Content starts
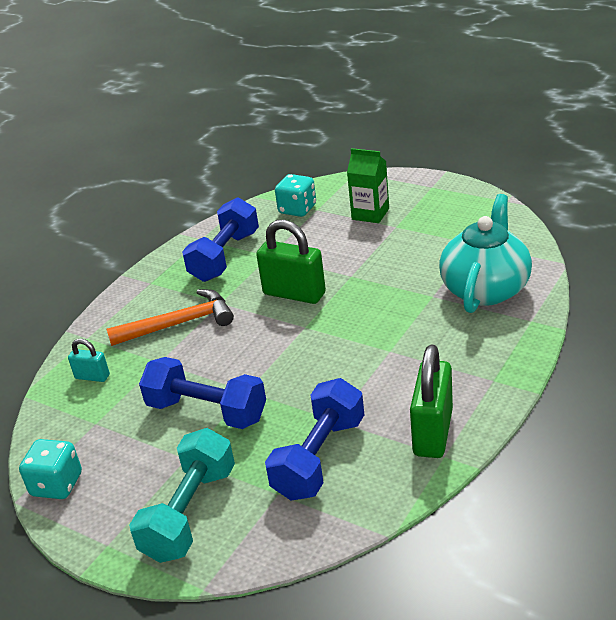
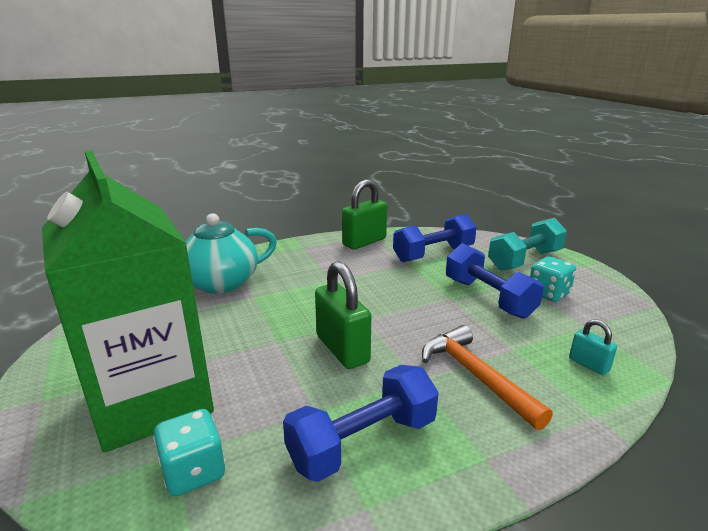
camera: 150 degrees left, 10 degrees down
(57, 485) = (621, 301): turquoise dice -> turquoise dice (548, 294)
(179, 324) = (476, 376): orange hammer -> orange hammer turned 45 degrees clockwise
(370, 214) = (151, 400): green carton -> green carton, size x2.36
Content ends
#### Assignment
Your task is an exact transcription of all the data, minus the pictures.

#### Solution to the exercise
camera: 150 degrees left, 10 degrees down
(57, 485) = (621, 301): turquoise dice -> turquoise dice (548, 294)
(179, 324) = (476, 376): orange hammer -> orange hammer turned 45 degrees clockwise
(370, 214) = (151, 400): green carton -> green carton, size x2.36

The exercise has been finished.